> [Entries in the collection]
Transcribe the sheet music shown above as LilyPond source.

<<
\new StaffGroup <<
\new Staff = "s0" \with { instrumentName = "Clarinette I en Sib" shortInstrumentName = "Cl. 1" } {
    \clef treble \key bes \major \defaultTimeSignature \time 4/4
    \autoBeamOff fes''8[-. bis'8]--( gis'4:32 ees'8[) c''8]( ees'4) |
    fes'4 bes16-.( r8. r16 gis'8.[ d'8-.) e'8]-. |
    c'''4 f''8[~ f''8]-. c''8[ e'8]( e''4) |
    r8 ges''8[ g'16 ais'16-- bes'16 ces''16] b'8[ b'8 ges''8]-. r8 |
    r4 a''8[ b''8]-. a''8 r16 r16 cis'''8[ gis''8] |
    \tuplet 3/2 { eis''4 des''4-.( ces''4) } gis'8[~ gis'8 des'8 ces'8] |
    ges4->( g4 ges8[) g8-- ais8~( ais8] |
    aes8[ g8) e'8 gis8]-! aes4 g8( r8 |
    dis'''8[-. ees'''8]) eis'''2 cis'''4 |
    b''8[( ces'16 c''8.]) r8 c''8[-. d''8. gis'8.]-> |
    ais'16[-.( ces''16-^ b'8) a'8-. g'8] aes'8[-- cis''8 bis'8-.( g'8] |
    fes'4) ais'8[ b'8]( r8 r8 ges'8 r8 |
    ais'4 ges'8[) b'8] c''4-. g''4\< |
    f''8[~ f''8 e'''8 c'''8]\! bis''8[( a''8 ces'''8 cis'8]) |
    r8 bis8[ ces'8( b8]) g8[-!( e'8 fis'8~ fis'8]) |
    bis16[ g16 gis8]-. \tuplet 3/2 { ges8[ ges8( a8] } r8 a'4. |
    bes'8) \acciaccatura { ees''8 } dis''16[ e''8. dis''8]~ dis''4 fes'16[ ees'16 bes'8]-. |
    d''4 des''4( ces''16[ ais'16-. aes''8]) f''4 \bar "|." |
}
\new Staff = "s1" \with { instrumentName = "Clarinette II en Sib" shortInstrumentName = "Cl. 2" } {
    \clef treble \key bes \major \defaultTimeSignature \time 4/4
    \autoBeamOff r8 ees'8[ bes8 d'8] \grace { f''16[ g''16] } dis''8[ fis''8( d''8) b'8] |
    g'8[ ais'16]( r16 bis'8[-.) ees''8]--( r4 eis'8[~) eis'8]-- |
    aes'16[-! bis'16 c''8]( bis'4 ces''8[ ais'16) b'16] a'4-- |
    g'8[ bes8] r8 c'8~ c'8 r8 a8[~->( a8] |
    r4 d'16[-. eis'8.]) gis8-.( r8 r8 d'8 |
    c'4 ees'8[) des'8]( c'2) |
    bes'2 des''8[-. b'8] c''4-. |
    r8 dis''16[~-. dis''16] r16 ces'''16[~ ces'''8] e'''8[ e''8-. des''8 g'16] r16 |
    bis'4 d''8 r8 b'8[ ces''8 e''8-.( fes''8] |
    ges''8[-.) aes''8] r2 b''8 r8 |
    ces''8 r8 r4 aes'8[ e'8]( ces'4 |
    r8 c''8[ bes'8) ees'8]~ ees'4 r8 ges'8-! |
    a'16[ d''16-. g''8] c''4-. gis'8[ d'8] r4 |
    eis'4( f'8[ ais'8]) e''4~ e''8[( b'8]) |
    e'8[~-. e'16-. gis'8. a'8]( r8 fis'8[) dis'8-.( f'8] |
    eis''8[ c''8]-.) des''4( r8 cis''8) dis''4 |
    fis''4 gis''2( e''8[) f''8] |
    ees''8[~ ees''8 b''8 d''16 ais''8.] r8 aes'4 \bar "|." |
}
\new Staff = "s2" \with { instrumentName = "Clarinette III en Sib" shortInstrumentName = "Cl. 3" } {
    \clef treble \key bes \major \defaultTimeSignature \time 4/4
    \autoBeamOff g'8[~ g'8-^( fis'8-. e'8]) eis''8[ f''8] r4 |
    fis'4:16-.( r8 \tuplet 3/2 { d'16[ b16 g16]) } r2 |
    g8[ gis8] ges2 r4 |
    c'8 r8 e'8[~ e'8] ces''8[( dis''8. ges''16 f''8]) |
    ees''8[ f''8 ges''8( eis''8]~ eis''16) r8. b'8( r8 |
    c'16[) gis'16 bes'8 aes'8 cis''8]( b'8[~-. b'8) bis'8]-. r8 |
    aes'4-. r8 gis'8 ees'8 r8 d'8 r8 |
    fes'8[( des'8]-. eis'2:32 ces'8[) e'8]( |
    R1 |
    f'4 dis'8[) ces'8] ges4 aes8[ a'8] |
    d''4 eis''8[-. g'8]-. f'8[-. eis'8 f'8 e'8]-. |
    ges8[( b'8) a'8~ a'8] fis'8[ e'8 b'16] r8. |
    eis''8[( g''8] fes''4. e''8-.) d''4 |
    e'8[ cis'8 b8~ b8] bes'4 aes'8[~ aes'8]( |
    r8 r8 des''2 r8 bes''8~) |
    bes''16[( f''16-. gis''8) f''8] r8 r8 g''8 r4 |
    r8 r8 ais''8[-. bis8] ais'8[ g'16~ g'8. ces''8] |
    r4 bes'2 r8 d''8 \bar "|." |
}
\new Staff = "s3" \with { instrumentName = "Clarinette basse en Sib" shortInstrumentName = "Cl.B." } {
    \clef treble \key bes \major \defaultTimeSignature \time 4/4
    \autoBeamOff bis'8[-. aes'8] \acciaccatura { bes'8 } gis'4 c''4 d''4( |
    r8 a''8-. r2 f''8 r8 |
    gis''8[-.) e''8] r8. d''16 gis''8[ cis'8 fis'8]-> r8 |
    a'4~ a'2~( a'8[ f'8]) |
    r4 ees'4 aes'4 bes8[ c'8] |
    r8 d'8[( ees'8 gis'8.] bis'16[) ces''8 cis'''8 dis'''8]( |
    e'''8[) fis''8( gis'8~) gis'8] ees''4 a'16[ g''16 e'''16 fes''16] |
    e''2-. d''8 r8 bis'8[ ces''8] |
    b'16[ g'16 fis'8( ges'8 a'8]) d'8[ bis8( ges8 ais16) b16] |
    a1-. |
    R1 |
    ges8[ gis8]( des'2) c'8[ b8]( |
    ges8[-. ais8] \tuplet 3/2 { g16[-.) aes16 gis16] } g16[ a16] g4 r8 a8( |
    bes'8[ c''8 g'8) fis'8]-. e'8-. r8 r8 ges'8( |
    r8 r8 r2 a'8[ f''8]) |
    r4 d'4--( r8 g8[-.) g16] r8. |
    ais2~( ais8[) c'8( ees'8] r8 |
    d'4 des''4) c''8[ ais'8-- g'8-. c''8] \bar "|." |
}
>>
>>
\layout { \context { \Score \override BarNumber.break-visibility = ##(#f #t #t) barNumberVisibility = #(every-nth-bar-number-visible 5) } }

> [AIM] Count the lines in the material that contain the string "acciaccatura". Reply with the number alone.

> [SOLVED PROBLEM] 2